- Opening Delimiter -

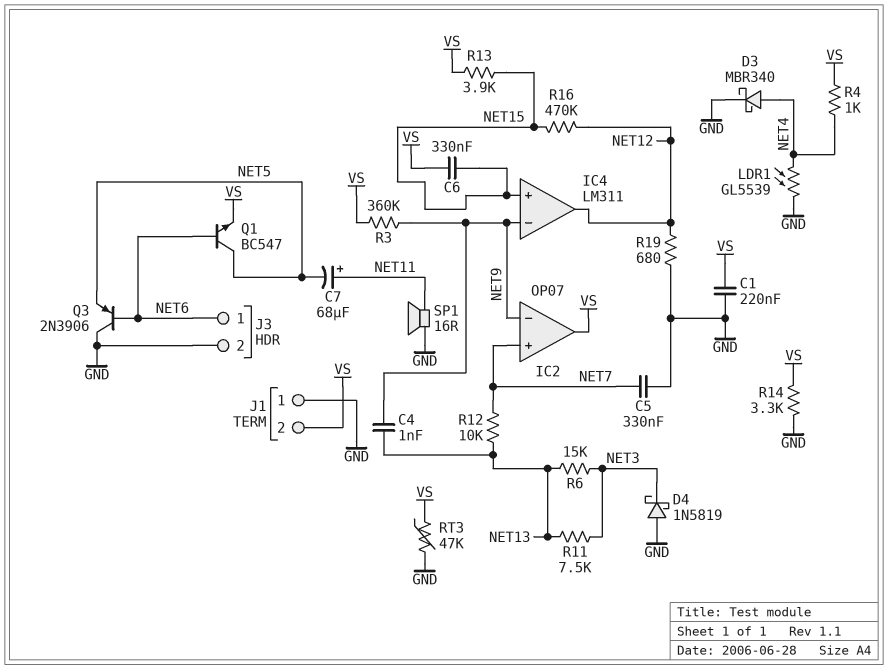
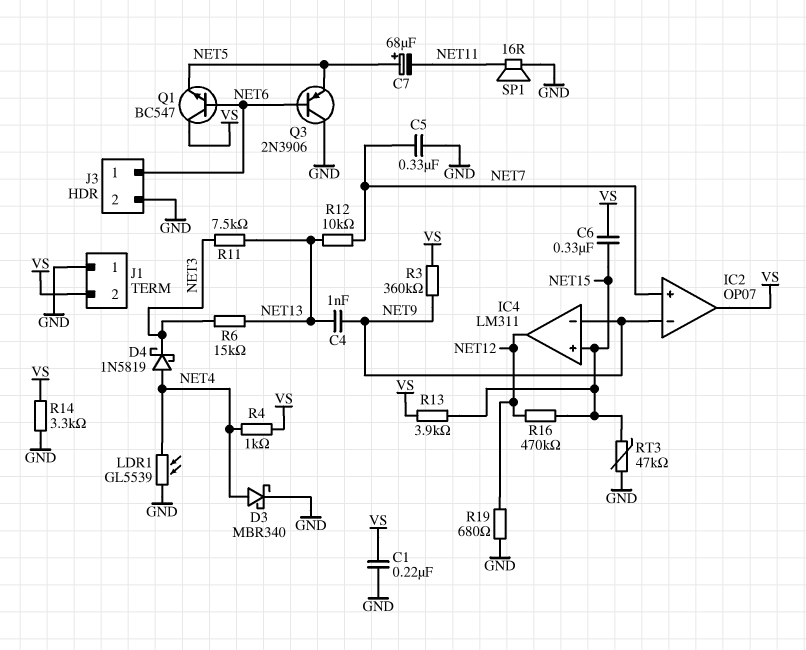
C7: 68uF (plus NET11, minus NET5) -> 68uF (plus NET5, minus NET11)
D4: schottky 1N5819 (A GND, K NET3) -> schottky 1N5819 (A NET4, K NET3)
Q1: NPN BC547 (B NET6, C NET5, E VS) -> NPN BC547 (B NET6, C VS, E NET5)
RT3: 47k (GND, VS) -> 47k (GND, NET15)

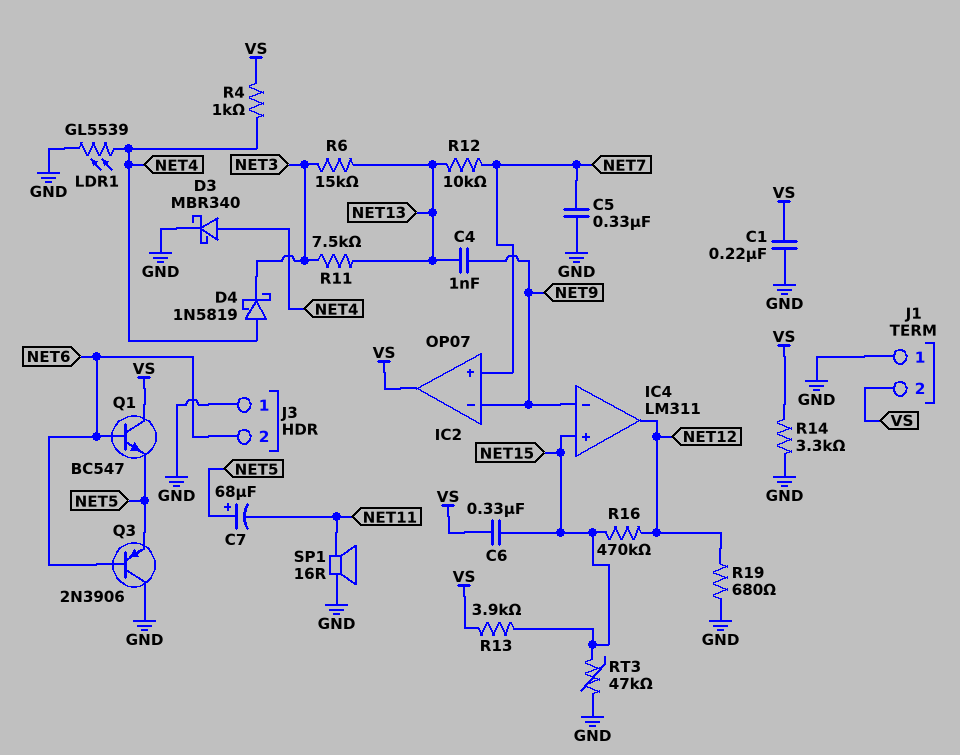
J3 pin 1: NET6 -> GND
J3 pin 2: GND -> NET6
R3: 360k (NET9, VS) -> none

- Closing Delimiter -

Prompt → Reproduce the records verbatim, omitting all images they contain.

The completed task →
C7: 68uF (plus NET11, minus NET5) -> 68uF (plus NET5, minus NET11)
D4: schottky 1N5819 (A GND, K NET3) -> schottky 1N5819 (A NET4, K NET3)
Q1: NPN BC547 (B NET6, C NET5, E VS) -> NPN BC547 (B NET6, C VS, E NET5)
RT3: 47k (GND, VS) -> 47k (GND, NET15)

J3 pin 1: NET6 -> GND
J3 pin 2: GND -> NET6
R3: 360k (NET9, VS) -> none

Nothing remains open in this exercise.